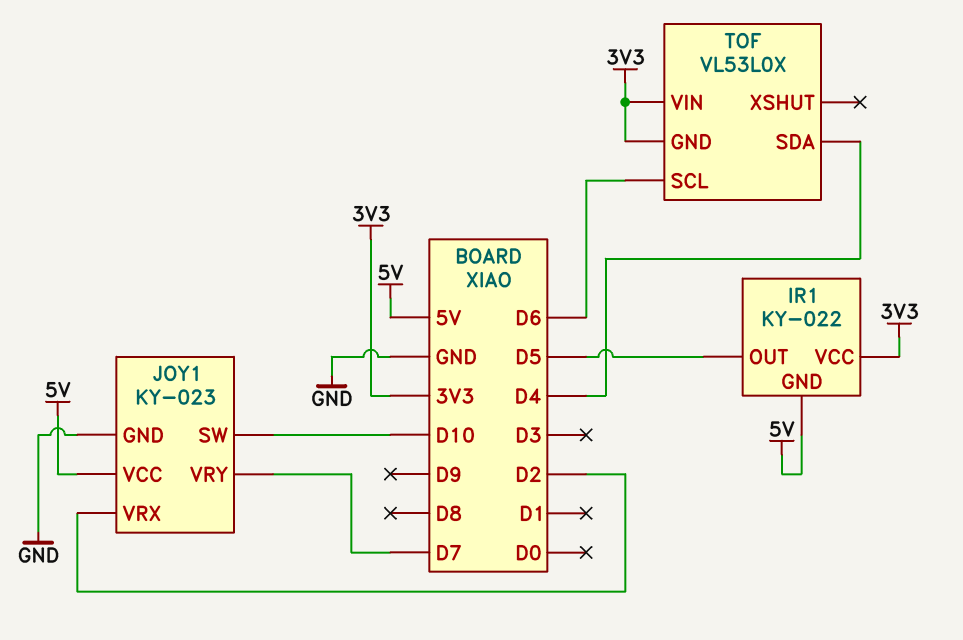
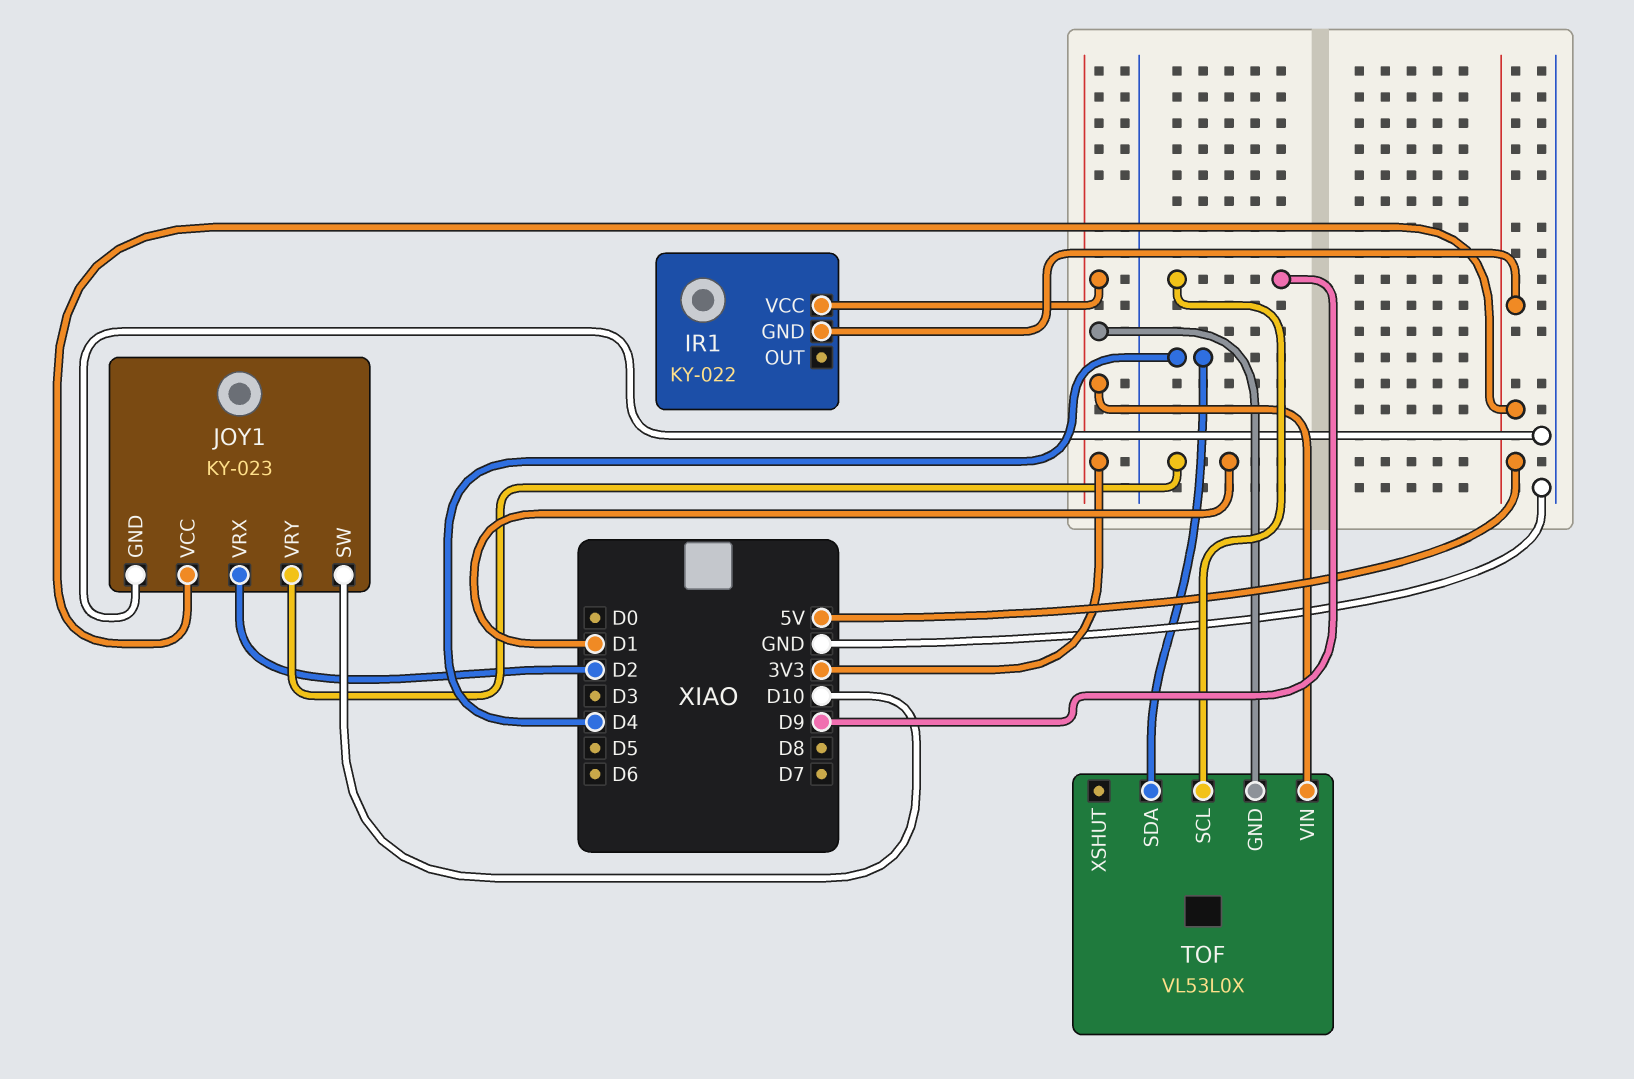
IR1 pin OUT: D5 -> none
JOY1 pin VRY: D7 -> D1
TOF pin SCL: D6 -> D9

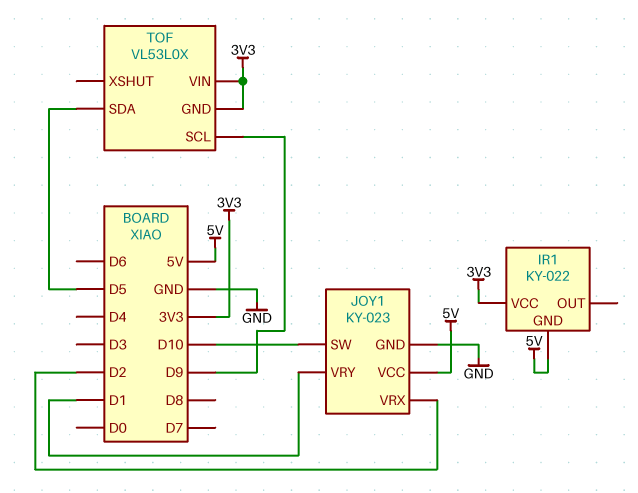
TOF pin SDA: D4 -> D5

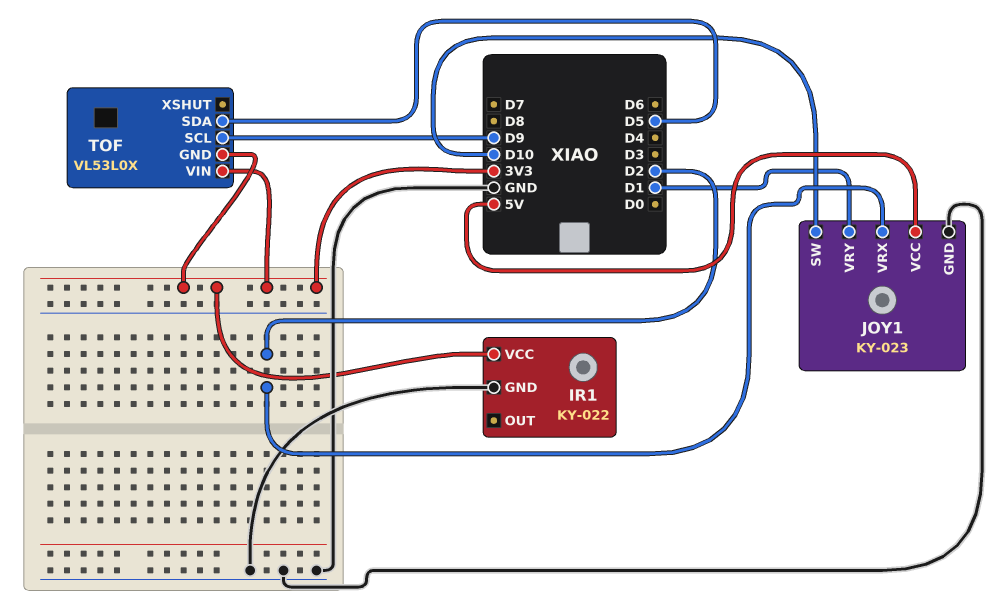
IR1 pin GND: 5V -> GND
+ + + + + + +
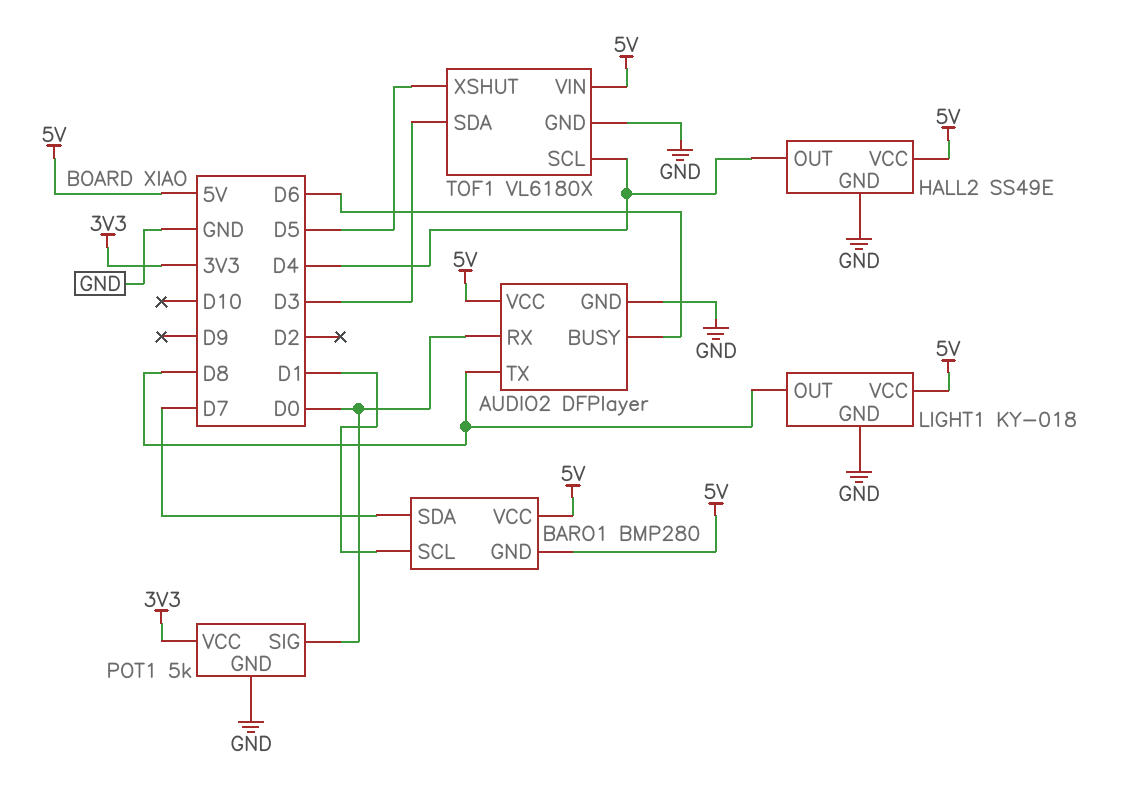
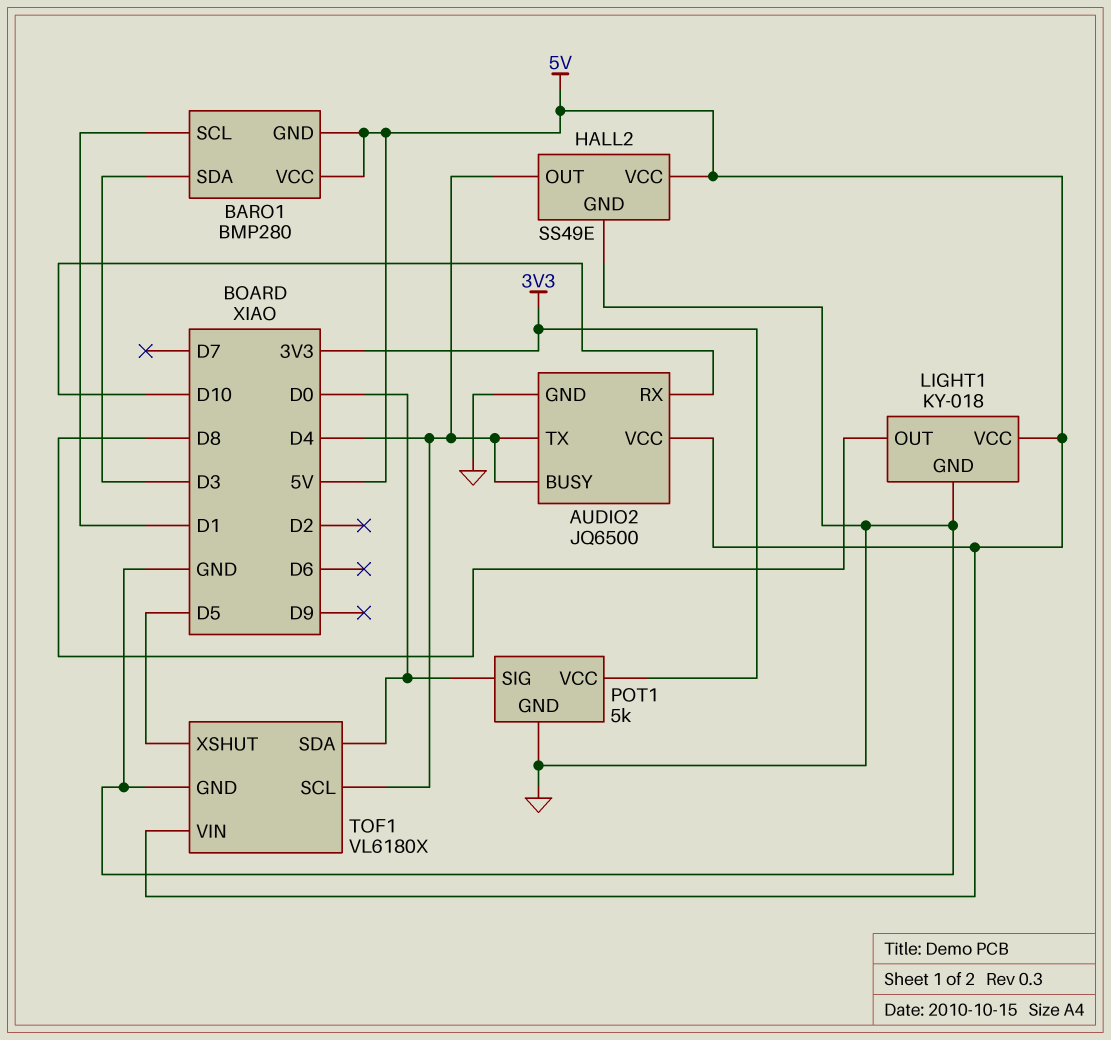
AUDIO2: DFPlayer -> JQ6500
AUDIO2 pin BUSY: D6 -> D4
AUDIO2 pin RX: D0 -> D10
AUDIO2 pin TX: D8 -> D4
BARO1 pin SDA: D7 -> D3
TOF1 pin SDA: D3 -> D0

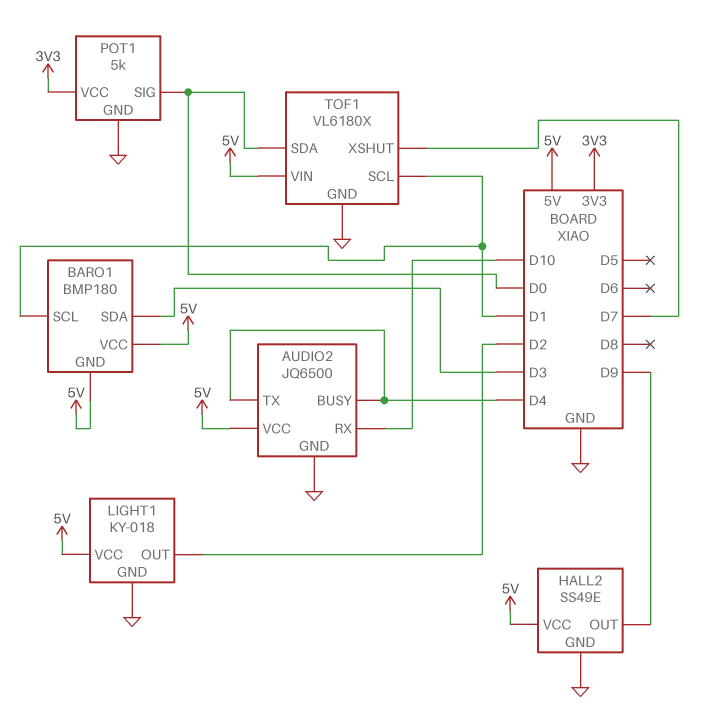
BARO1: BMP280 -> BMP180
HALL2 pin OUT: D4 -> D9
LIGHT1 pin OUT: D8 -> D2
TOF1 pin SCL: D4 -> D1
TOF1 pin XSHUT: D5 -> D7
+ + + + + + +
### Activity
Begin at the line above that has "BARO1: BMP280 -> BMP180" and stop after the line that has "TOF1 pin XSHUT: D5 -> D7", copying each line exactly and adding nothing else.

### Result
BARO1: BMP280 -> BMP180
HALL2 pin OUT: D4 -> D9
LIGHT1 pin OUT: D8 -> D2
TOF1 pin SCL: D4 -> D1
TOF1 pin XSHUT: D5 -> D7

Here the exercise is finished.